**Problem statement:**
Without changing anything, set down every line shown below.
※ ※ ※
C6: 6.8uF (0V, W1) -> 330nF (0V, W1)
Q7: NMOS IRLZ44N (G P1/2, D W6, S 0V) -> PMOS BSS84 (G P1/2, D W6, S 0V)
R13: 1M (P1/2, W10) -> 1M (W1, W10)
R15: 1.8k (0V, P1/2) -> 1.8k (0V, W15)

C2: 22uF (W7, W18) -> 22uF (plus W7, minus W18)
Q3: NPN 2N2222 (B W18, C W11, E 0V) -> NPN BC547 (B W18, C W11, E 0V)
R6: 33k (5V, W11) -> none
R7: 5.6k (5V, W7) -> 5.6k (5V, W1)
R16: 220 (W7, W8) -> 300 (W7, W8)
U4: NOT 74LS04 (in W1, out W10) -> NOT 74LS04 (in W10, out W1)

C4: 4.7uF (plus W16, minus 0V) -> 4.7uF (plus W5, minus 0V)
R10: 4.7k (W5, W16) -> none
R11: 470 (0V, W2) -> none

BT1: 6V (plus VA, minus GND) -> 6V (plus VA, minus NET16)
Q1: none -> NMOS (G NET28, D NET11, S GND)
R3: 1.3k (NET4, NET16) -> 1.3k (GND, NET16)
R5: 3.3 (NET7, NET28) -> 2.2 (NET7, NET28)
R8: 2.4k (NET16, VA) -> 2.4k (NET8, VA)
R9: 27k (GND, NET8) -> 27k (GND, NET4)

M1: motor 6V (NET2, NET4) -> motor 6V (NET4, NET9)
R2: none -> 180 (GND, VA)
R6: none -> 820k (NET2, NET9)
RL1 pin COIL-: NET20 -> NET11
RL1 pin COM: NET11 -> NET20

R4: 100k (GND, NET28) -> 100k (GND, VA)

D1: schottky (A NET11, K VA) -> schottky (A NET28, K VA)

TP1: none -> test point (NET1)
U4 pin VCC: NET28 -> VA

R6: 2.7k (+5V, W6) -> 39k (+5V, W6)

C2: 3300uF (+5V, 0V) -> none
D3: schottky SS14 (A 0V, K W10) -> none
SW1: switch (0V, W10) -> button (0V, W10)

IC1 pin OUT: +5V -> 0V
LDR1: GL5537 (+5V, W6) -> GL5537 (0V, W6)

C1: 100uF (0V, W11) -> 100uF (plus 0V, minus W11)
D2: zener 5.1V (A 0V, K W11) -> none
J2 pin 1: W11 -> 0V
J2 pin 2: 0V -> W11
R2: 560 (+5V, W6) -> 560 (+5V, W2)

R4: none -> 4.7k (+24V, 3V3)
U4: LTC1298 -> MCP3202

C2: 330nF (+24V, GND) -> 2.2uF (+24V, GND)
※ ※ ※
**Your solution:**
C6: 6.8uF (0V, W1) -> 330nF (0V, W1)
Q7: NMOS IRLZ44N (G P1/2, D W6, S 0V) -> PMOS BSS84 (G P1/2, D W6, S 0V)
R13: 1M (P1/2, W10) -> 1M (W1, W10)
R15: 1.8k (0V, P1/2) -> 1.8k (0V, W15)

C2: 22uF (W7, W18) -> 22uF (plus W7, minus W18)
Q3: NPN 2N2222 (B W18, C W11, E 0V) -> NPN BC547 (B W18, C W11, E 0V)
R6: 33k (5V, W11) -> none
R7: 5.6k (5V, W7) -> 5.6k (5V, W1)
R16: 220 (W7, W8) -> 300 (W7, W8)
U4: NOT 74LS04 (in W1, out W10) -> NOT 74LS04 (in W10, out W1)

C4: 4.7uF (plus W16, minus 0V) -> 4.7uF (plus W5, minus 0V)
R10: 4.7k (W5, W16) -> none
R11: 470 (0V, W2) -> none

BT1: 6V (plus VA, minus GND) -> 6V (plus VA, minus NET16)
Q1: none -> NMOS (G NET28, D NET11, S GND)
R3: 1.3k (NET4, NET16) -> 1.3k (GND, NET16)
R5: 3.3 (NET7, NET28) -> 2.2 (NET7, NET28)
R8: 2.4k (NET16, VA) -> 2.4k (NET8, VA)
R9: 27k (GND, NET8) -> 27k (GND, NET4)

M1: motor 6V (NET2, NET4) -> motor 6V (NET4, NET9)
R2: none -> 180 (GND, VA)
R6: none -> 820k (NET2, NET9)
RL1 pin COIL-: NET20 -> NET11
RL1 pin COM: NET11 -> NET20

R4: 100k (GND, NET28) -> 100k (GND, VA)

D1: schottky (A NET11, K VA) -> schottky (A NET28, K VA)

TP1: none -> test point (NET1)
U4 pin VCC: NET28 -> VA

R6: 2.7k (+5V, W6) -> 39k (+5V, W6)

C2: 3300uF (+5V, 0V) -> none
D3: schottky SS14 (A 0V, K W10) -> none
SW1: switch (0V, W10) -> button (0V, W10)

IC1 pin OUT: +5V -> 0V
LDR1: GL5537 (+5V, W6) -> GL5537 (0V, W6)

C1: 100uF (0V, W11) -> 100uF (plus 0V, minus W11)
D2: zener 5.1V (A 0V, K W11) -> none
J2 pin 1: W11 -> 0V
J2 pin 2: 0V -> W11
R2: 560 (+5V, W6) -> 560 (+5V, W2)

R4: none -> 4.7k (+24V, 3V3)
U4: LTC1298 -> MCP3202

C2: 330nF (+24V, GND) -> 2.2uF (+24V, GND)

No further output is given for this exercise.